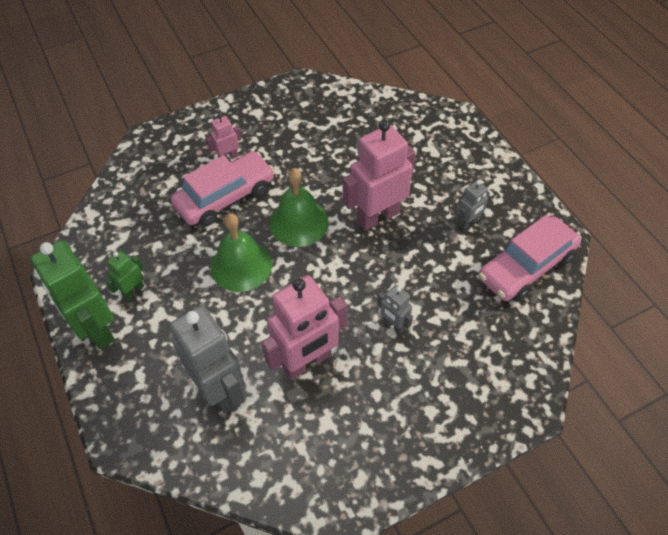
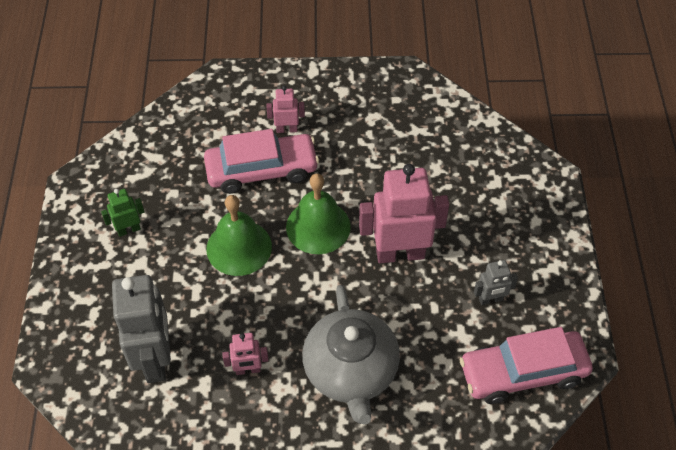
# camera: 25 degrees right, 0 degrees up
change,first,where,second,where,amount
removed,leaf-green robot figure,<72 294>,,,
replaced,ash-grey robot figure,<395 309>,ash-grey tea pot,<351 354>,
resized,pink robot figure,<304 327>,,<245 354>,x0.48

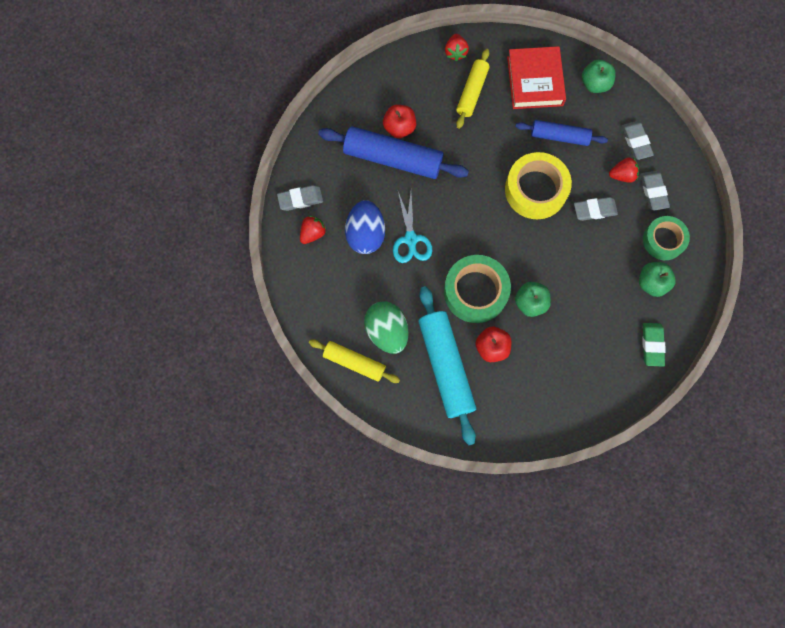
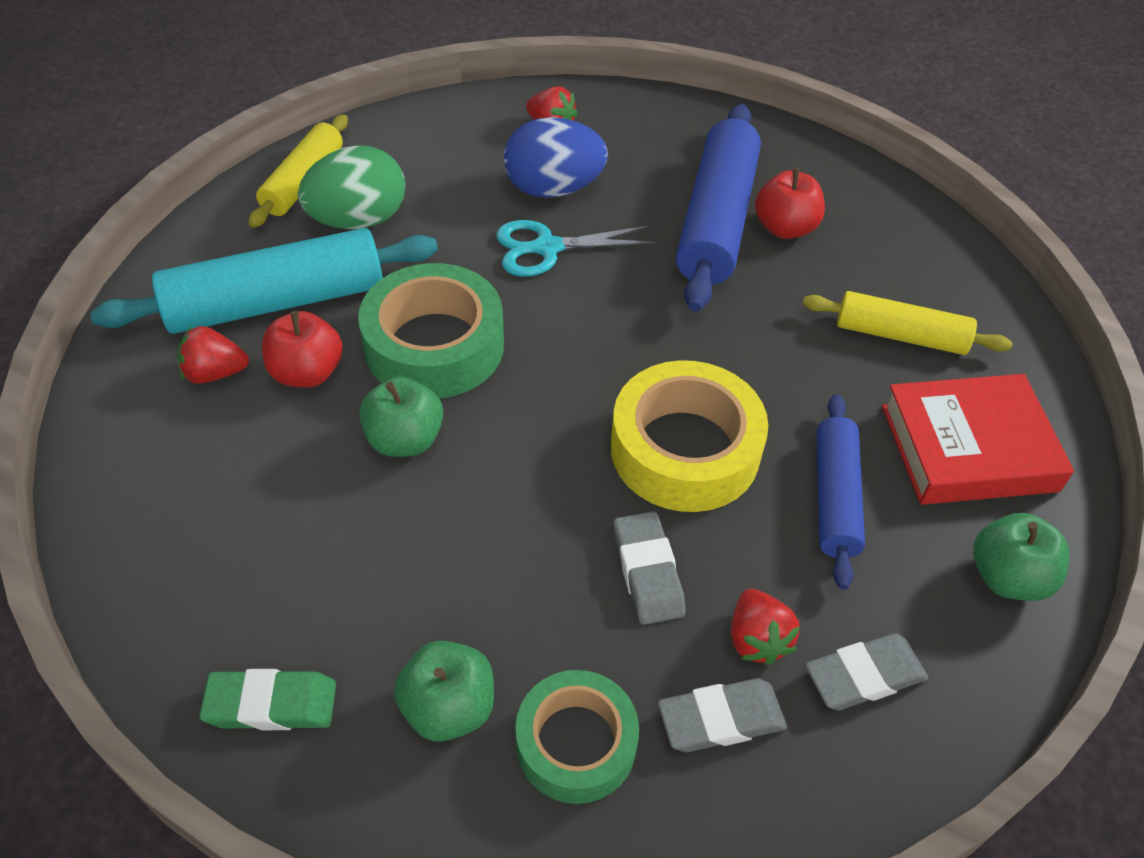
# camera: 85 degrees right, 25 degrees down
change,first,where,second,where,amount
removed,ash-grey eraser,<300 198>,,,
moved,red berry,<457 47>,,<213 355>,

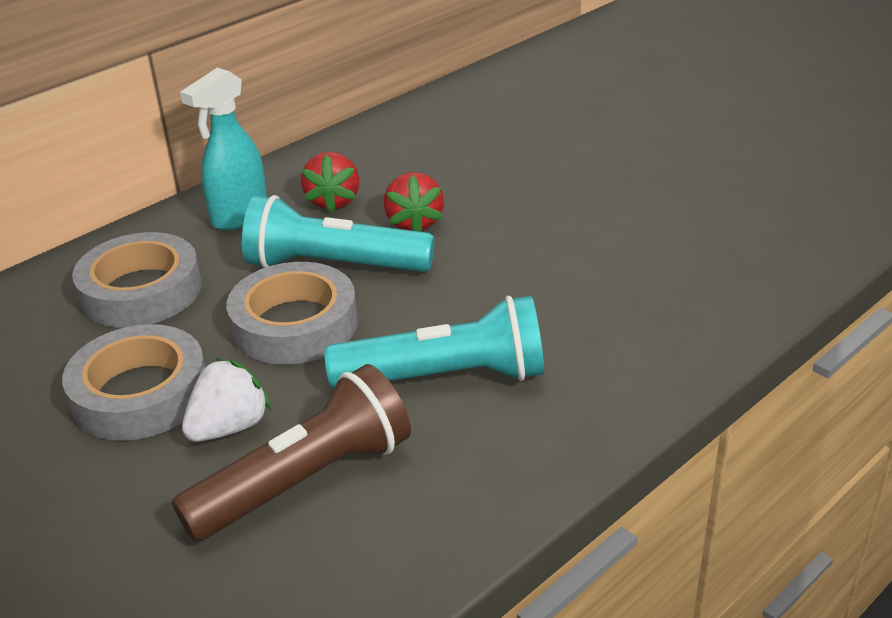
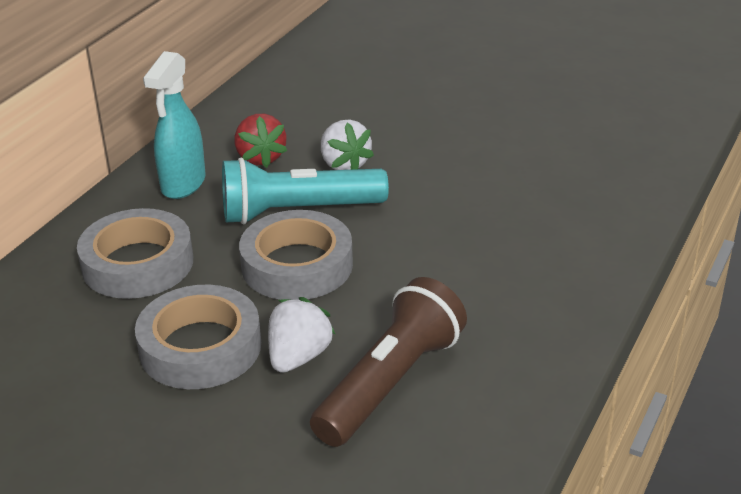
# camera: 20 degrees left, 0 degrees up
change,first,where,second,where,amount
removed,teal torch,<434 342>,,,
recoloured,red berry,<414 202>,snow-white berry,<347 144>,

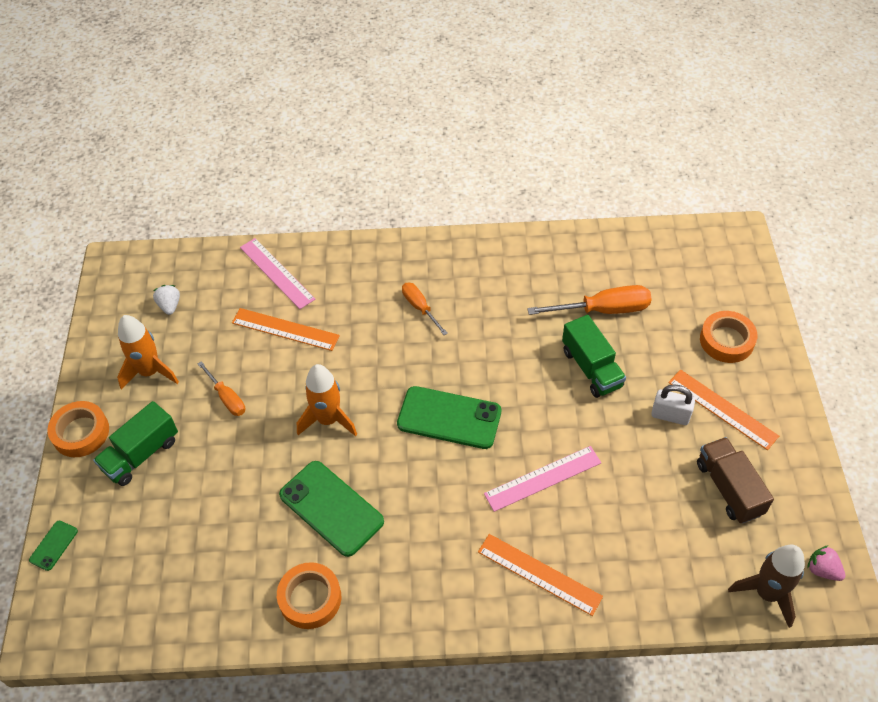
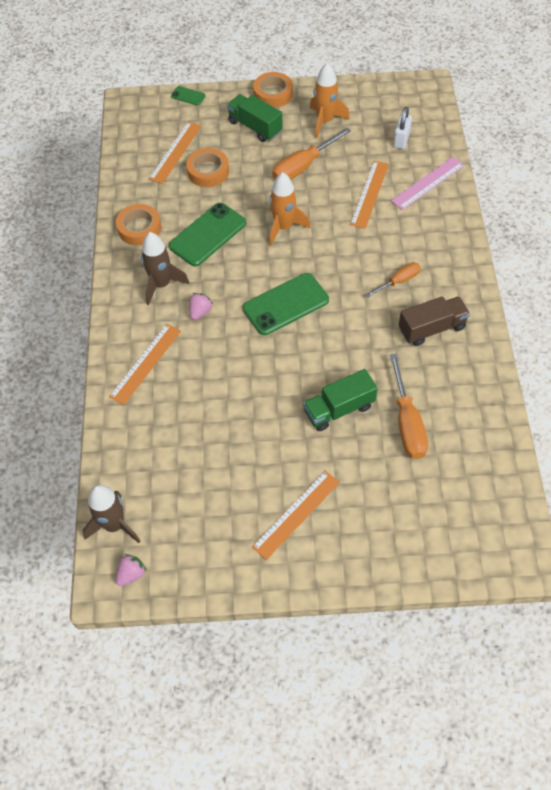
# camera: 90 degrees right, 5 degrees up
change,first,where,second,where,amount
removed,snow-white berry,<166 300>,,,
removed,pink straightedge,<542 479>,,,
added,,,russet spaceship,<165 268>,
added,,,orange straightedge,<175 153>,
added,,,pink berry,<201 306>,
moved,snow-white padlock,<673 404>,,<402 128>,
moved,russet lorry,<735 480>,,<434 321>,
moved,orange tape,<729 337>,,<207 167>,
turned,leaf-green mobile phone,<449 417>,,<286 304>,45 degrees clockwise
resized,orange screwdriver,<221 388>,,<311 153>,x1.66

┄┄┄┄┄┄┄┄┄┄┄┄┄┄┄┄┄┄┄┄

[TASK DIRECTIONS]:
Filter the entries down to the lines with the word "robot" in them.

[EXERCISE OUTPUT]:
removed,leaf-green robot figure,<72 294>,,,
replaced,ash-grey robot figure,<395 309>,ash-grey tea pot,<351 354>,
resized,pink robot figure,<304 327>,,<245 354>,x0.48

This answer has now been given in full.